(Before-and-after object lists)
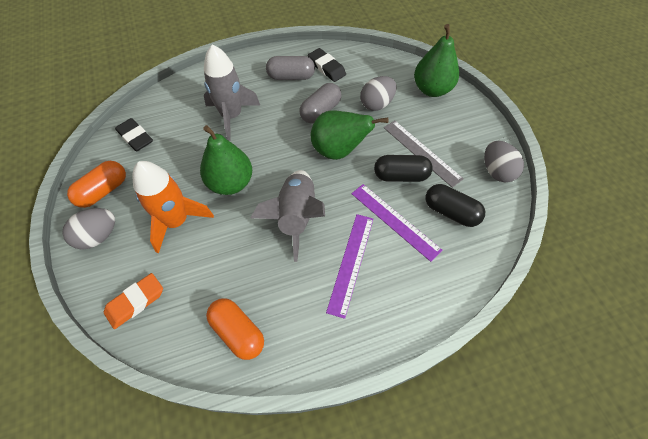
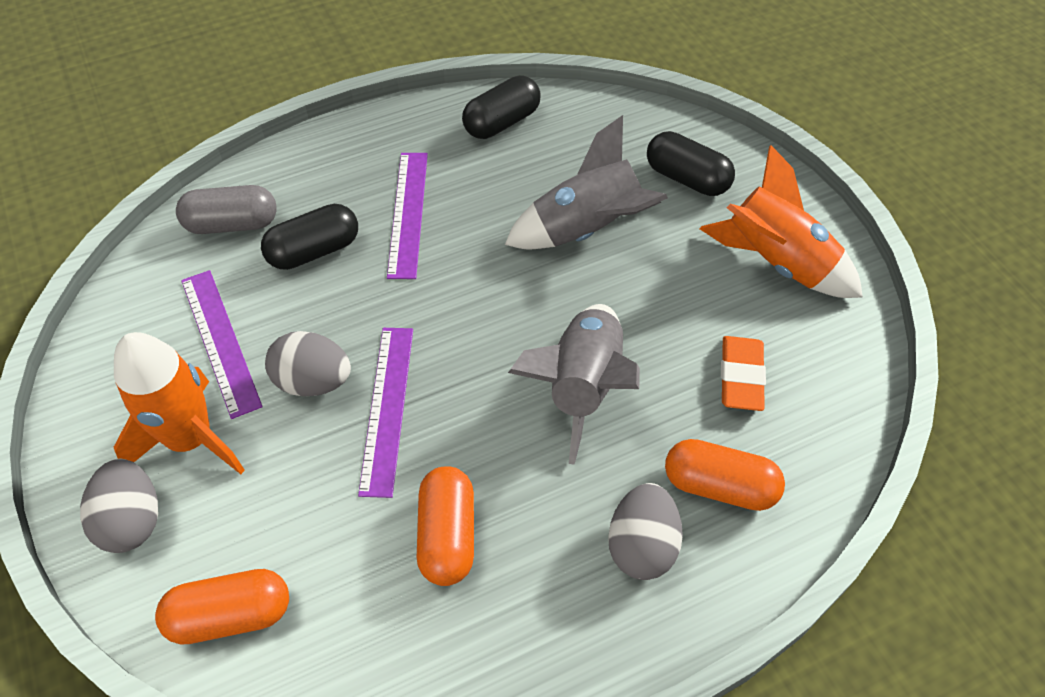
black capsule: 2 -> 3
black eraser: 2 -> 0
green pear: 3 -> 0
grey capsule: 2 -> 1
grey ruler: 1 -> 0
orange capsule: 2 -> 3
orange rocket: 1 -> 2
purple ruler: 2 -> 3

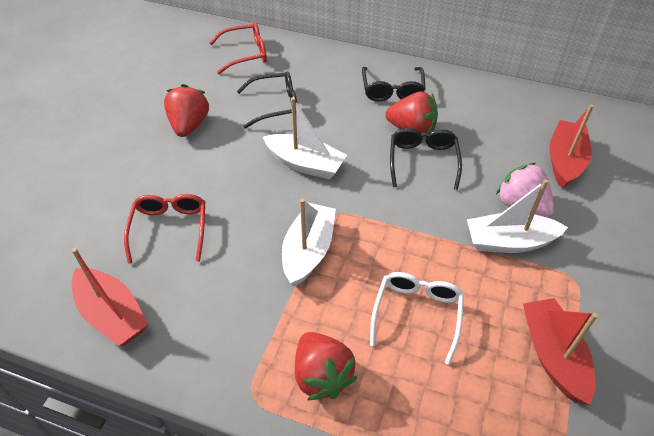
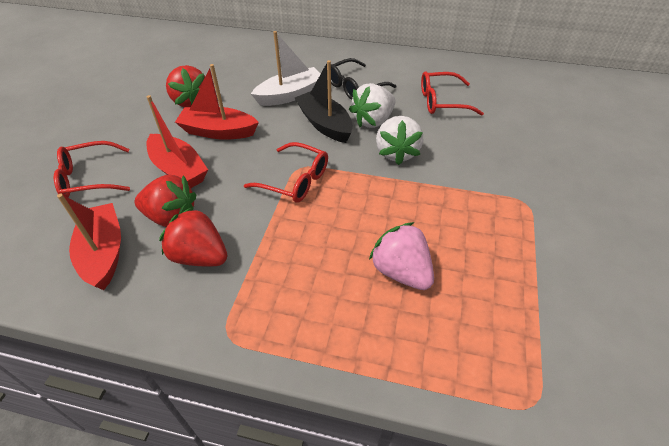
black boat: 0 -> 1
black glasses: 3 -> 1
red glasses: 2 -> 3
white boat: 3 -> 1
white glasses: 1 -> 0
white strawberry: 0 -> 2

● **WHAT THE TASK ASKS**
The lines above should be transcribed exactly, with every image removed.

● **COMPLETED EXERCISE**
black capsule: 2 -> 3
black eraser: 2 -> 0
green pear: 3 -> 0
grey capsule: 2 -> 1
grey ruler: 1 -> 0
orange capsule: 2 -> 3
orange rocket: 1 -> 2
purple ruler: 2 -> 3

black boat: 0 -> 1
black glasses: 3 -> 1
red glasses: 2 -> 3
white boat: 3 -> 1
white glasses: 1 -> 0
white strawberry: 0 -> 2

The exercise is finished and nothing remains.